TASK GOAL — Using the data below, restate exactly every line from the one with "cyan 1x1 cone" up to and including the one with "pink 2x2 round brick [386,110,473,196]". No picture belongs in it.

RECORDED INFORMATION —
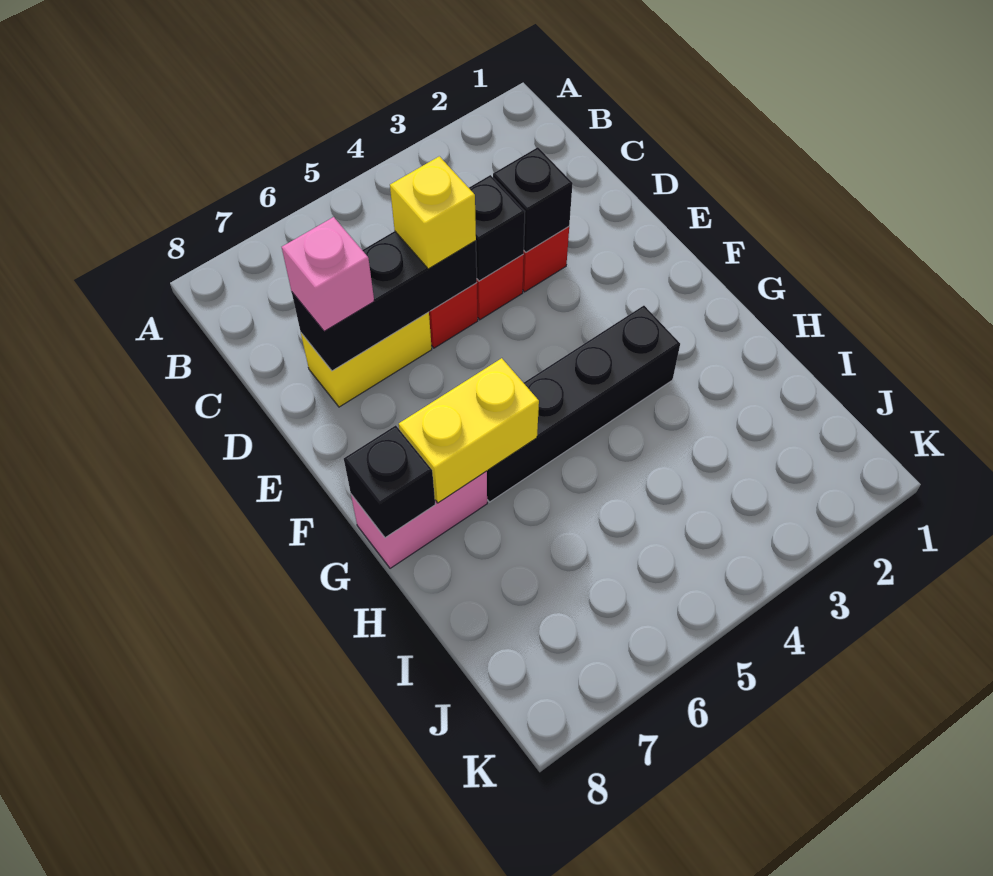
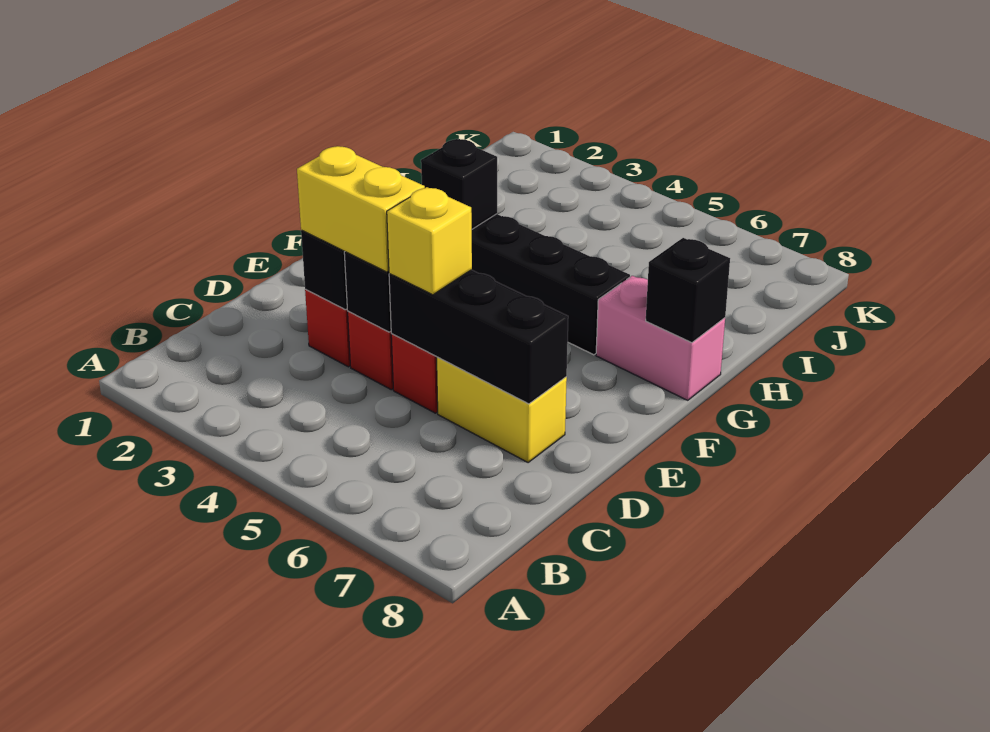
pink 1x1 brick [282,217,374,331] -> none
none -> black 1x1 brick [421,139,497,229]
yellow 1x2 brick [399,358,539,503] -> yellow 1x2 brick moved to [297,146,425,272]

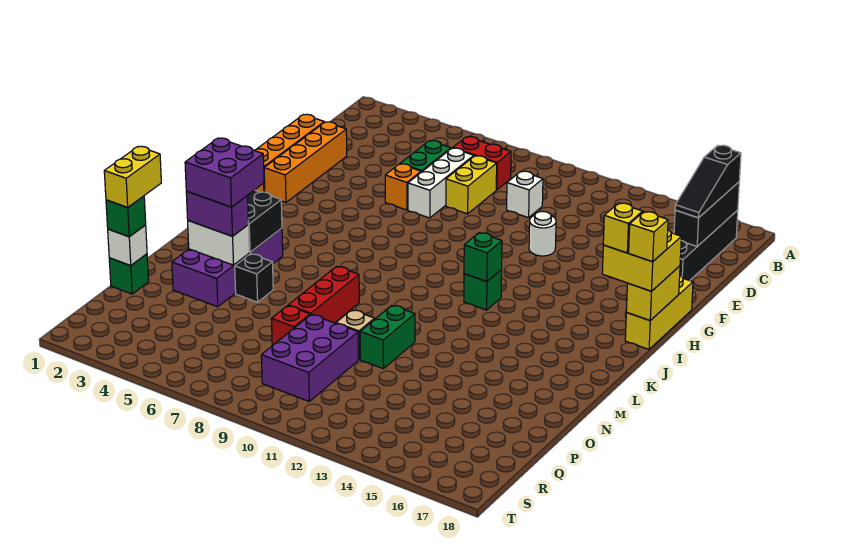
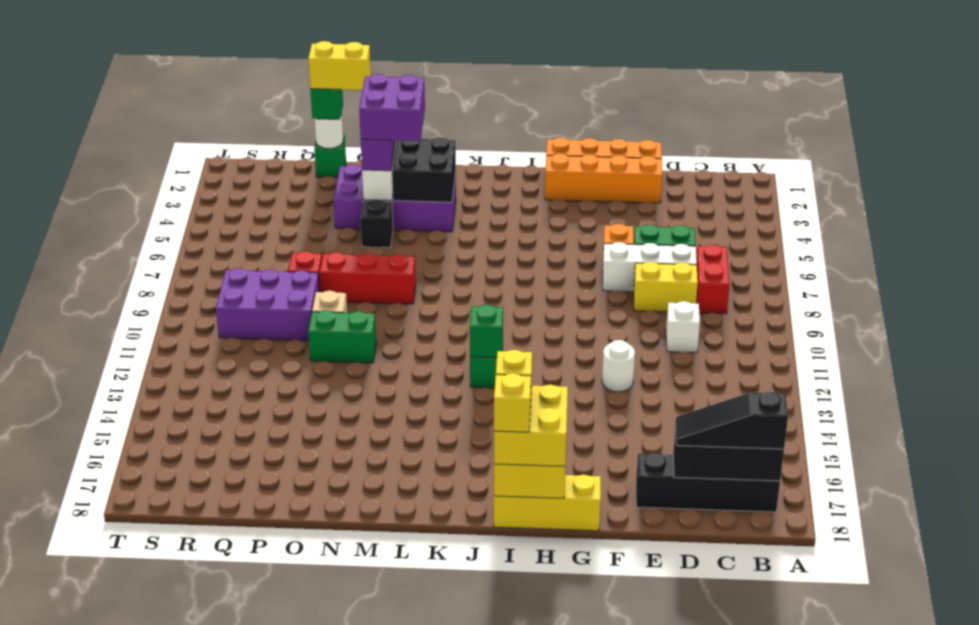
white 1x1 brick [108,225,147,266] -> white 1x1 round brick [315,113,343,148]

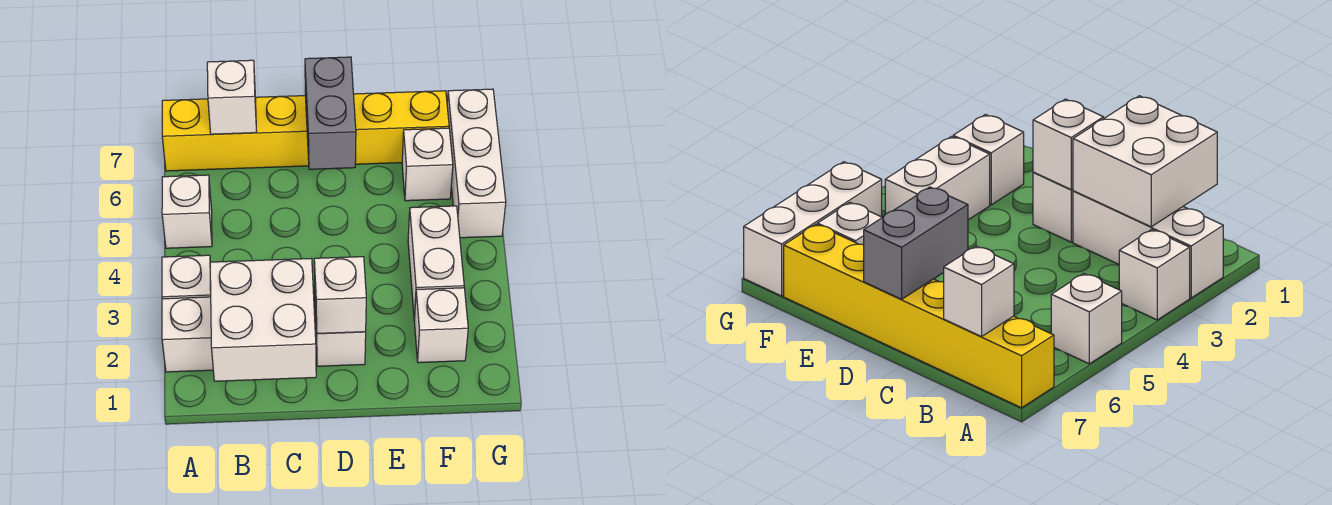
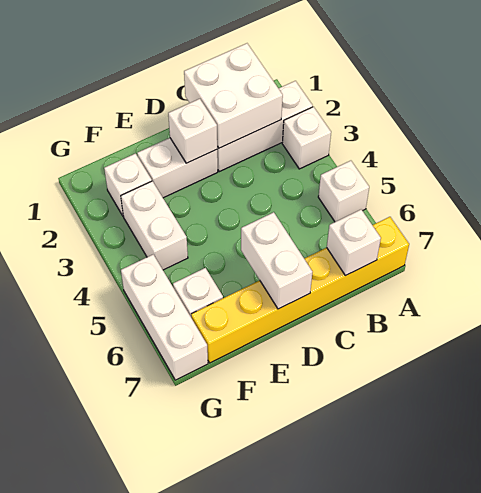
white 1x1 brick [315,309,366,366] -> white 1x2 brick [137,138,218,198]
grey 1x2 brick [305,57,356,169] -> white 1x2 brick [241,212,312,309]

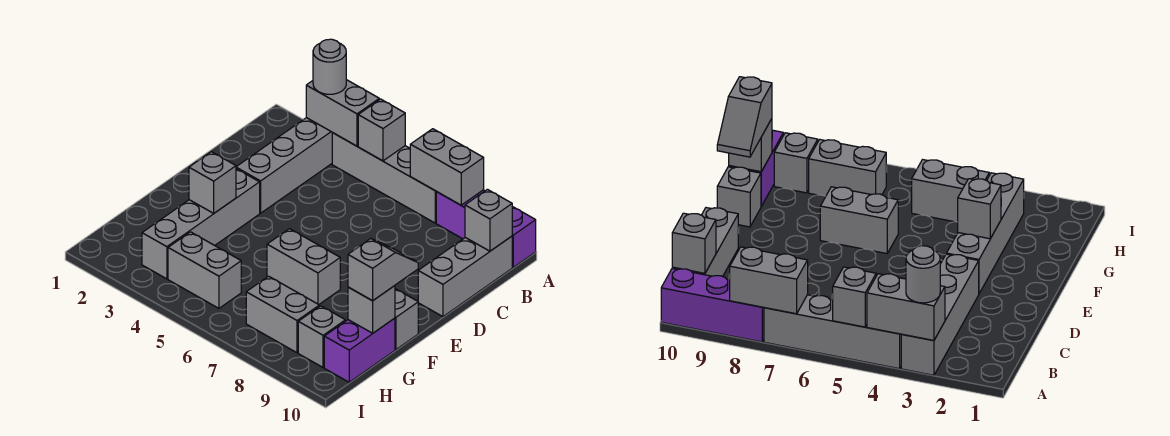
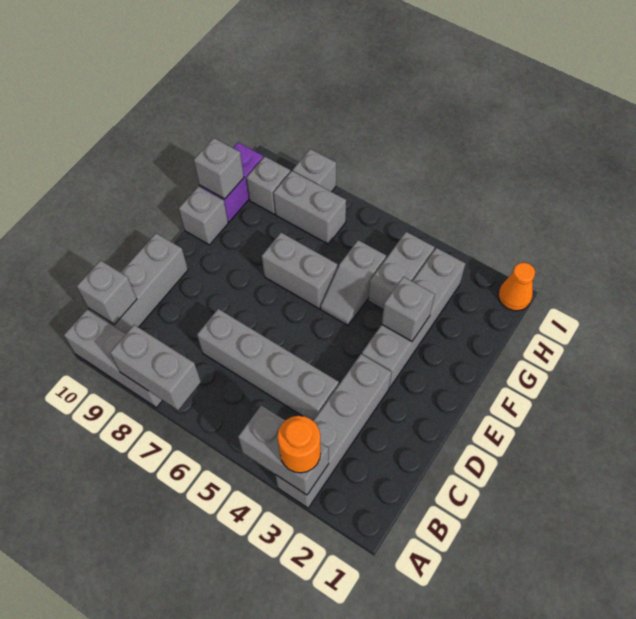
grey 1x1 round brick [313,39,346,94] -> orange 1x1 round brick [277,416,321,473]
grey 1x4 brick [332,133,437,223] -> grey 1x4 brick moved to [197,309,339,421]
grey 1x1 brick [358,99,405,161] -> grey 1x1 brick moved to [293,149,336,192]
purple 1x3 brick [436,190,536,267] -> grey 1x3 brick [64,310,163,408]
grey 1x2 slope [348,239,418,301] -> grey 1x2 slope moved to [321,240,386,325]
grey 1x2 brick [168,232,241,308] -> grey 1x2 brick turned to [368,232,435,309]
none -> orange 1x1 cone [498,262,535,311]

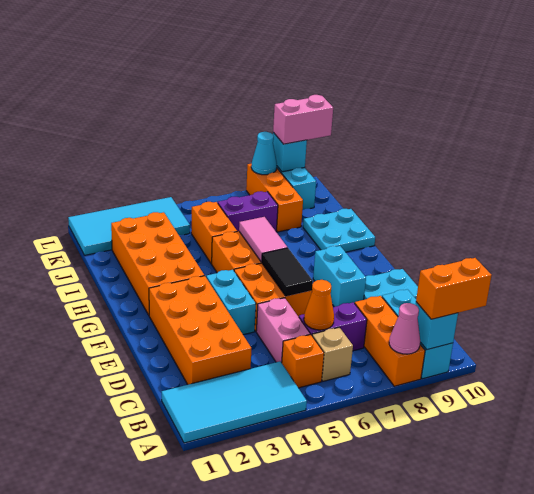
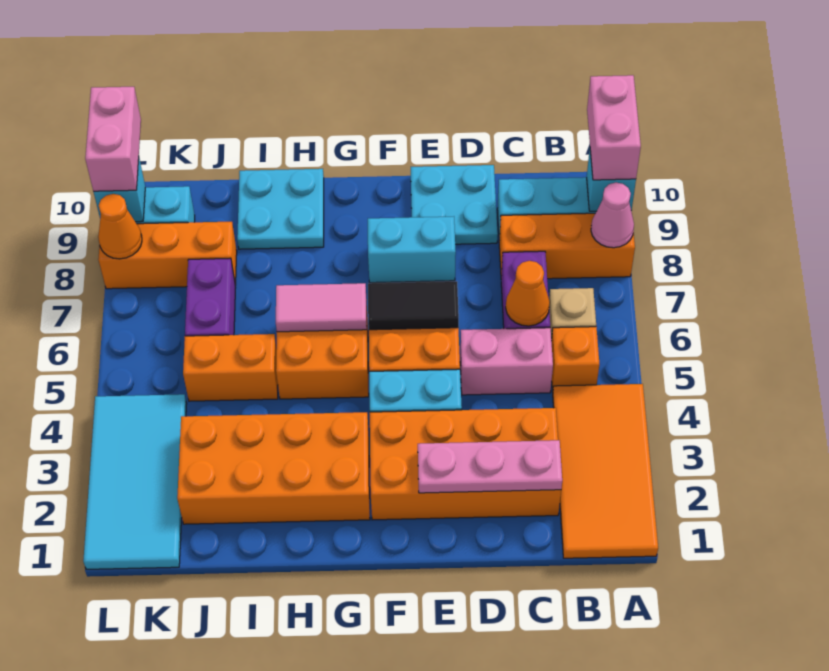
cyan 2x4 tile [162,361,307,443] -> orange 2x4 tile [553,384,658,558]
orange 1x2 brick [416,258,492,319] -> pink 1x2 brick [587,75,641,180]
none -> pink 1x3 plate [418,440,562,493]
cyan 1x1 cone [251,132,277,175] -> orange 1x1 cone [98,194,142,259]

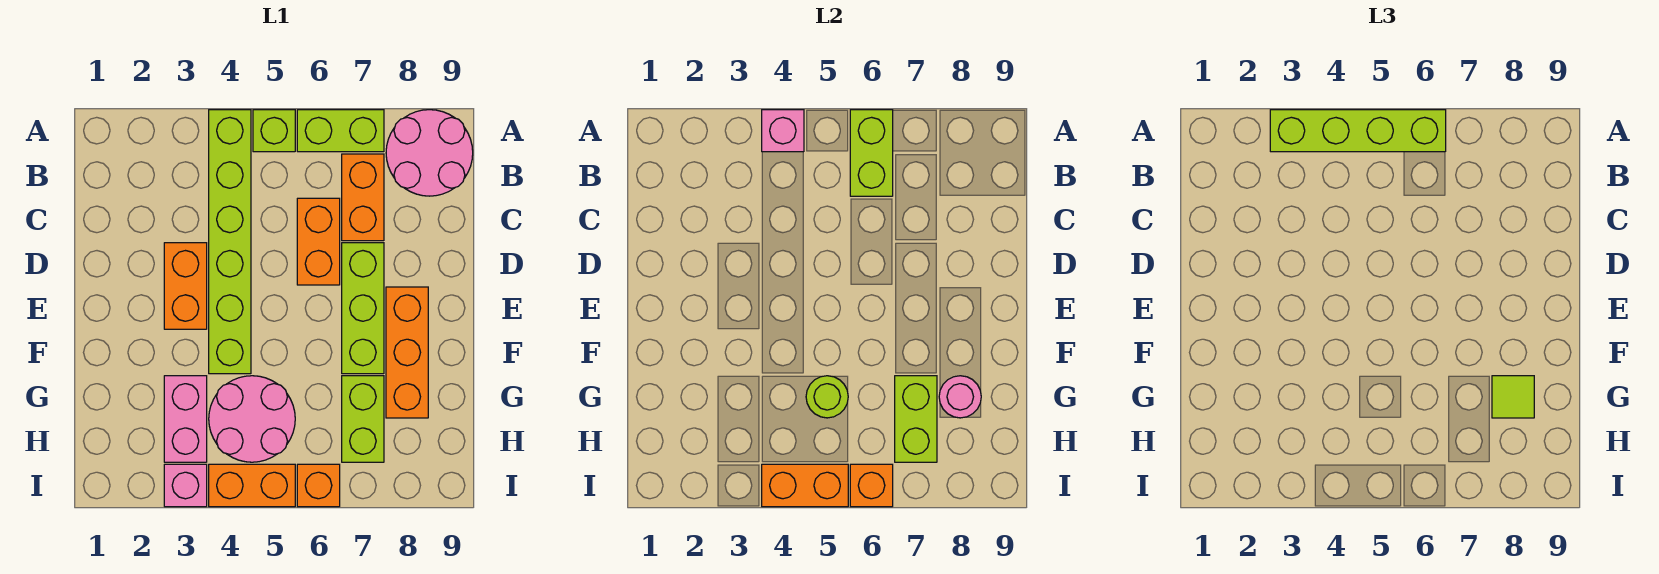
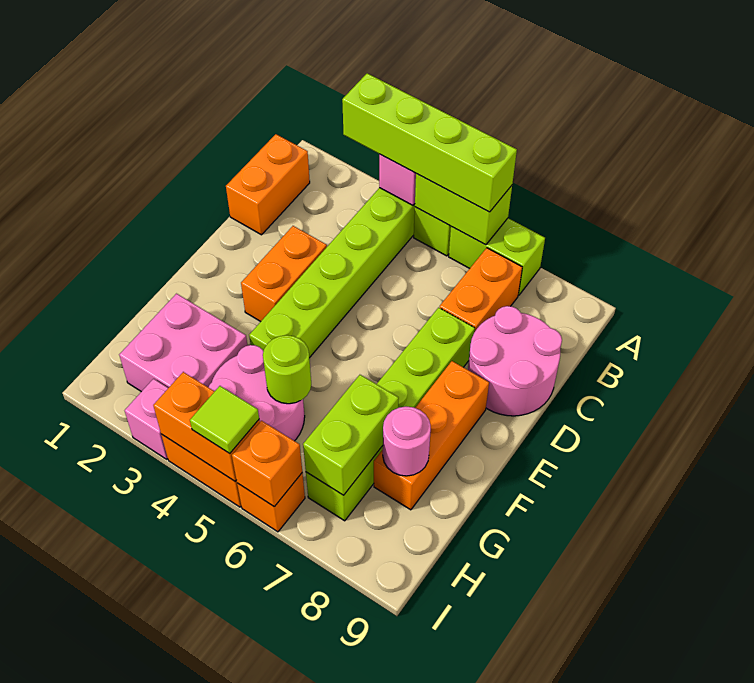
lime 1x2 brick [850,110,893,196] -> lime 1x2 brick turned to [415,174,512,245]
pink 2x2 round brick [386,110,473,196] -> pink 2x2 round brick moved to [468,306,562,416]
orange 1x2 brick [297,198,340,285] -> orange 1x2 brick moved to [226,134,310,235]
pink 1x2 brick [164,376,207,462] -> pink 2x2 brick [119,294,248,392]
lime 1x1 tile [1492,376,1534,418] -> lime 1x1 tile moved to [190,386,259,453]

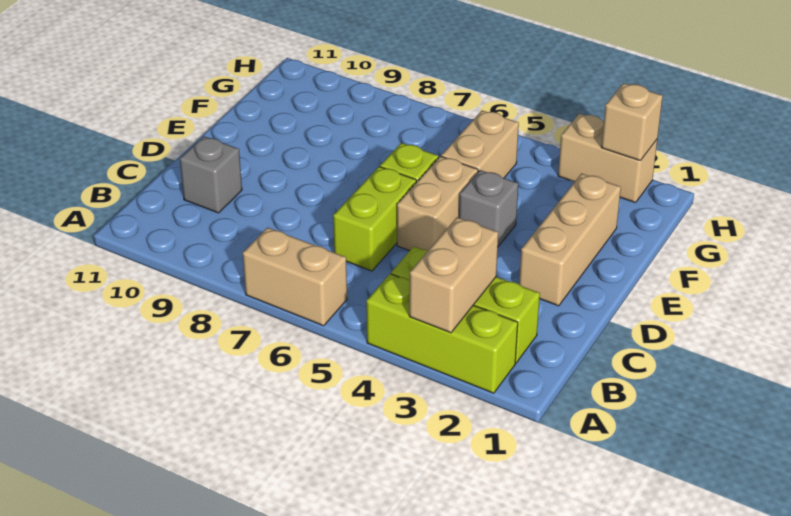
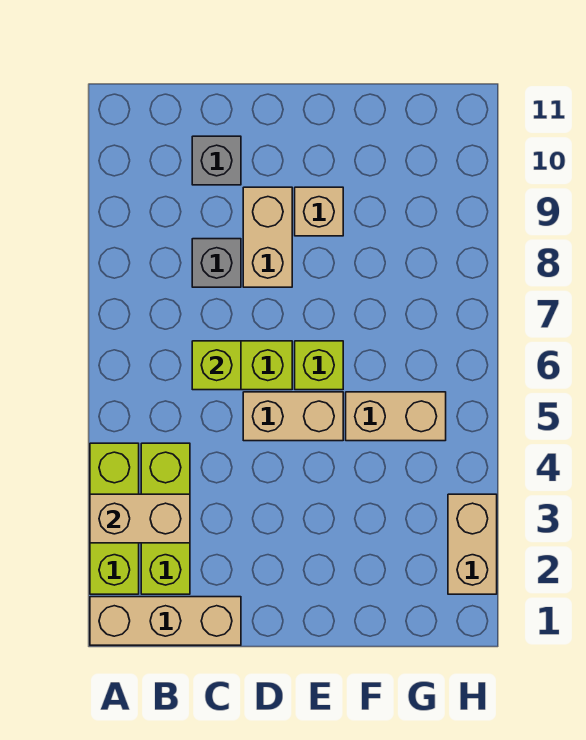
tan 1x2 brick [243,228,347,326] -> tan 1x2 brick moved to [243,187,292,287]
none -> lime 1x1 brick [192,341,241,390]
tan 1x3 brick [519,173,621,306] -> tan 1x3 brick moved to [90,597,241,645]
grey 1x1 brick [459,170,518,246] -> grey 1x1 brick moved to [192,239,241,287]
tan 1x1 brick [601,83,663,160] -> tan 1x1 brick moved to [295,187,343,236]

SOLVED EXERCISE —
cyan 1x1 cone [251,132,277,175] -> orange 1x1 cone [98,194,142,259]

lime 1x2 brick [850,110,893,196] -> lime 1x2 brick turned to [415,174,512,245]
pink 2x2 round brick [386,110,473,196] -> pink 2x2 round brick moved to [468,306,562,416]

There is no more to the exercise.